Print, exactly and with no pictures, the line containing "(255, 194) = (558, 111): orange" and each line after it to the end of the entries below.

[Before-and-after object lists]
== == ==

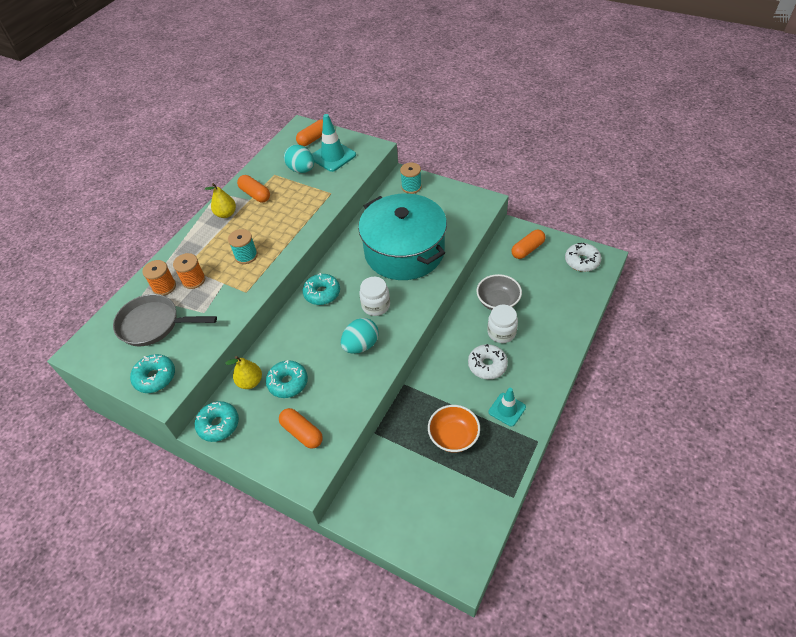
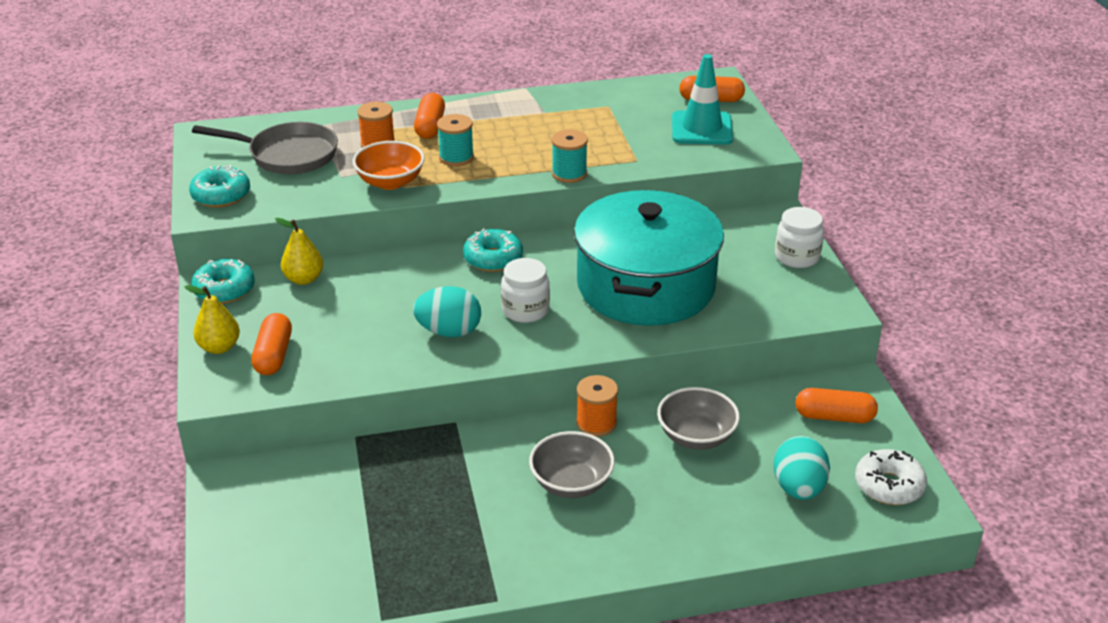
camera: 45 degrees right, 15 degrees down
(153, 324) = (288, 155): grey pan -> grey pan turned 135 degrees clockwise
(164, 287) = (346, 132): orange spool -> orange spool (596, 423)
(226, 214) = (501, 110): yellow pear -> yellow pear (219, 347)
(255, 194) = (558, 111): orange capsule -> orange capsule (430, 126)
(288, 383) = (332, 306): turquoise donut -> none
(301, 170) = (645, 120): turquoise egg -> turquoise egg (798, 488)
(411, 187) = (768, 232): turquoise spool -> turquoise spool (569, 174)
(453, 436) = (420, 511): orange bowl -> orange bowl (390, 182)
(487, 365) = (571, 483): white donut -> grey bowl
(501, 332) = (645, 468): white jar -> white jar (797, 257)
(507, 409) = (517, 541): turquoise traffic cone -> none

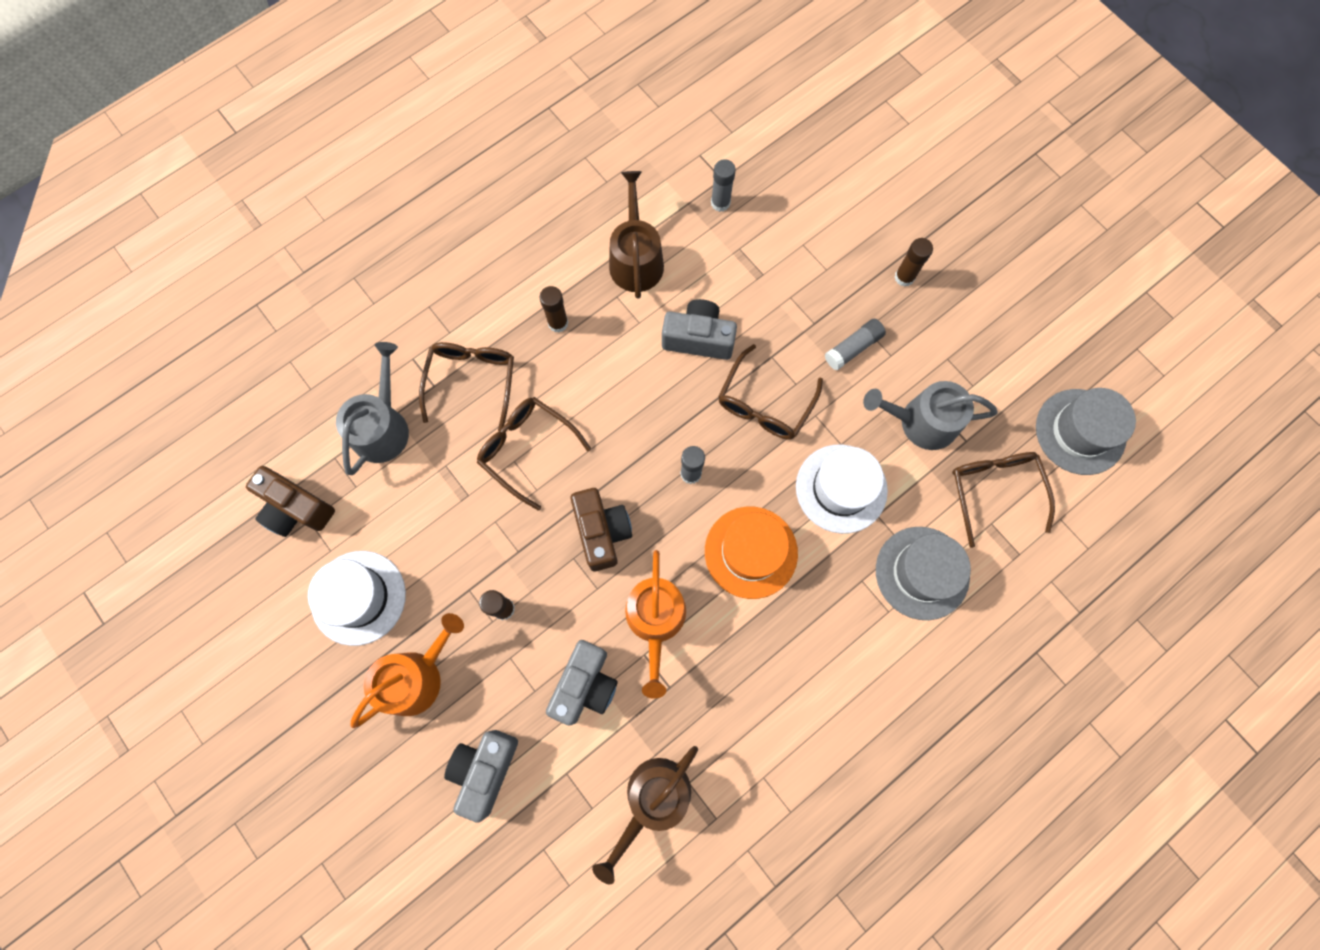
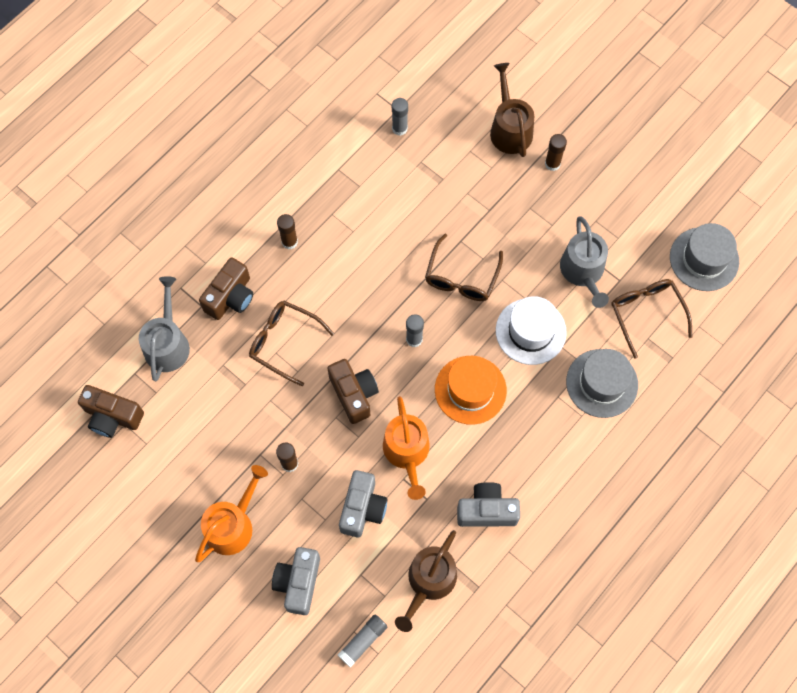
camera: 10 degrees left, 5 degrees down
(358, 597) = (175, 474): white hat -> none
(472, 381) = (231, 297): brown glasses -> brown camera
(636, 259) = (341, 183): brown watering can -> brown watering can (509, 129)
(698, 338) = (401, 236): grey camera -> grey camera (486, 510)
(853, 348) = (522, 224): grey glue stick -> grey glue stick (363, 641)
(921, 422) = (583, 271): grey watering can -> grey watering can turned 90 degrees counterclockwise

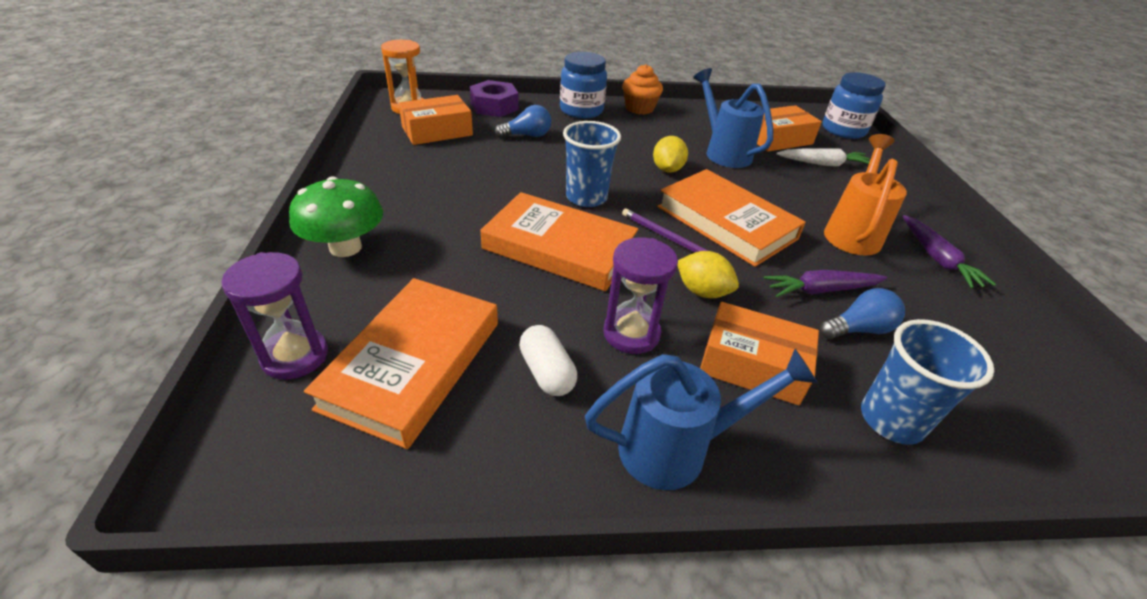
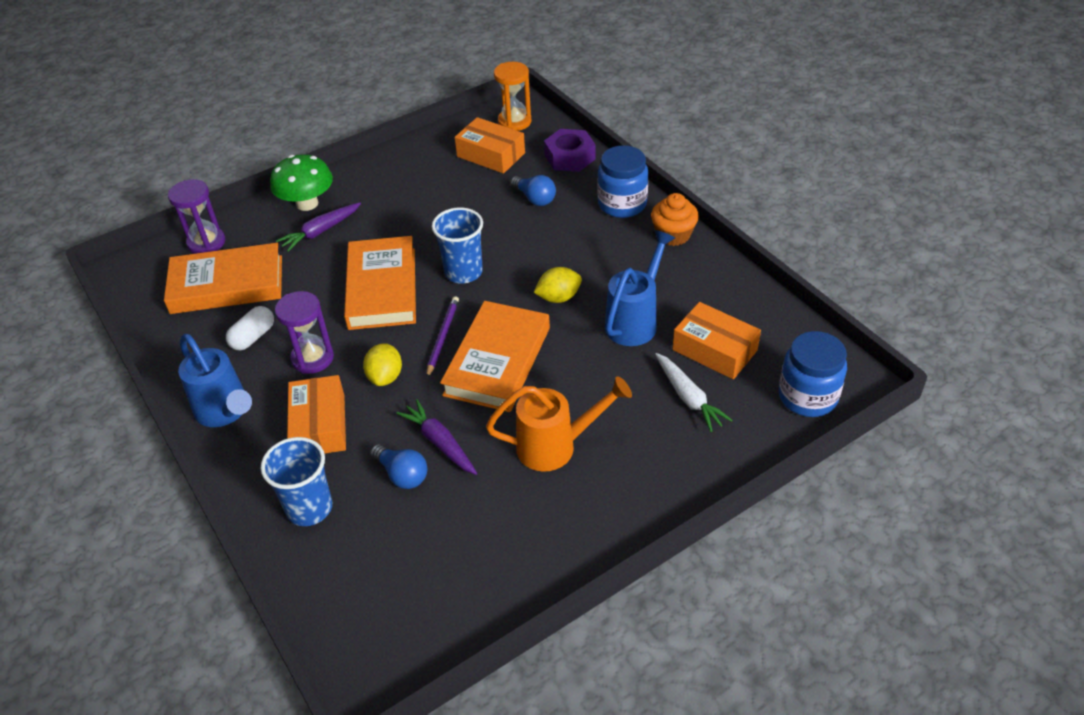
camera: 65 degrees right, 5 degrees up
(937, 259) = (559, 515): purple carrot -> purple carrot (320, 231)

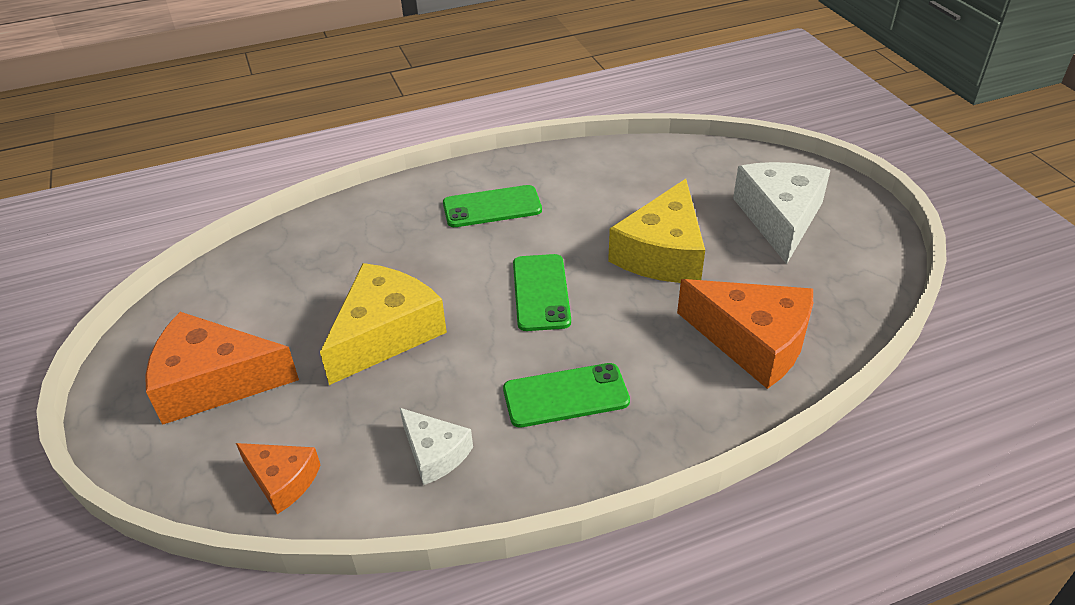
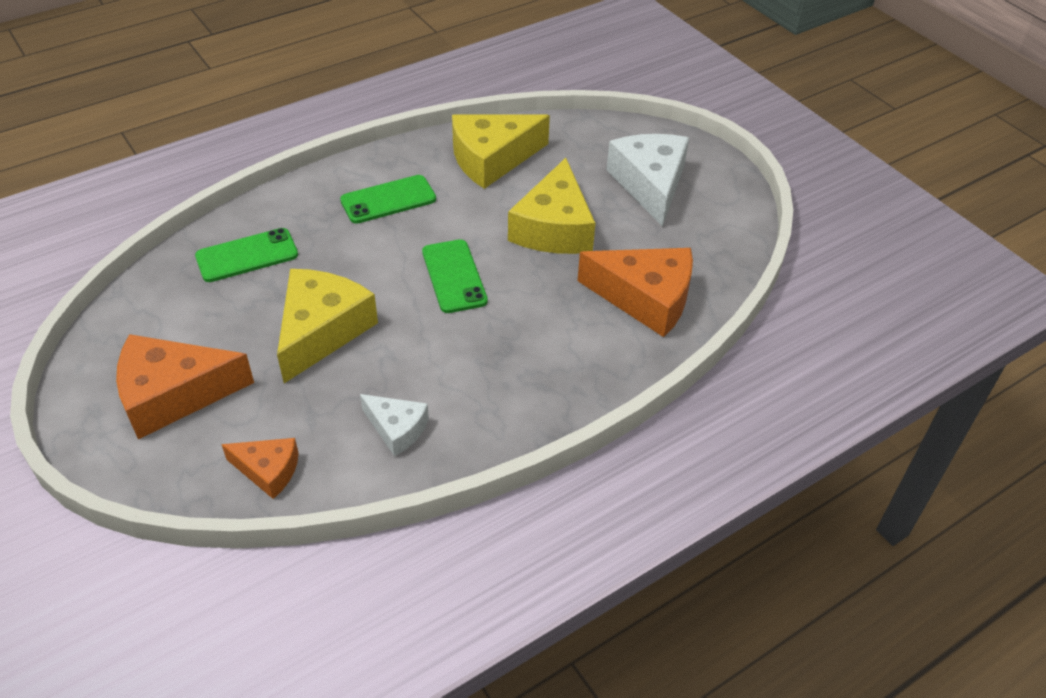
camera: 15 degrees left, 5 degrees up
(566, 395) = (497, 365): green phone -> green phone (247, 255)
(610, 176) = (492, 159): none -> yellow cheese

== == ==

▶ TASK SOLUTION
(255, 194) = (558, 111): orange capsule -> orange capsule (430, 126)
(288, 383) = (332, 306): turquoise donut -> none
(301, 170) = (645, 120): turquoise egg -> turquoise egg (798, 488)
(411, 187) = (768, 232): turquoise spool -> turquoise spool (569, 174)
(453, 436) = (420, 511): orange bowl -> orange bowl (390, 182)
(487, 365) = (571, 483): white donut -> grey bowl
(501, 332) = (645, 468): white jar -> white jar (797, 257)
(507, 409) = (517, 541): turquoise traffic cone -> none

camera: 10 degrees left, 5 degrees down
(358, 597) = (175, 474): white hat -> none
(472, 381) = (231, 297): brown glasses -> brown camera
(636, 259) = (341, 183): brown watering can -> brown watering can (509, 129)
(698, 338) = (401, 236): grey camera -> grey camera (486, 510)
(853, 348) = (522, 224): grey glue stick -> grey glue stick (363, 641)
(921, 422) = (583, 271): grey watering can -> grey watering can turned 90 degrees counterclockwise

camera: 65 degrees right, 5 degrees up
(937, 259) = (559, 515): purple carrot -> purple carrot (320, 231)

camera: 15 degrees left, 5 degrees up
(566, 395) = (497, 365): green phone -> green phone (247, 255)
(610, 176) = (492, 159): none -> yellow cheese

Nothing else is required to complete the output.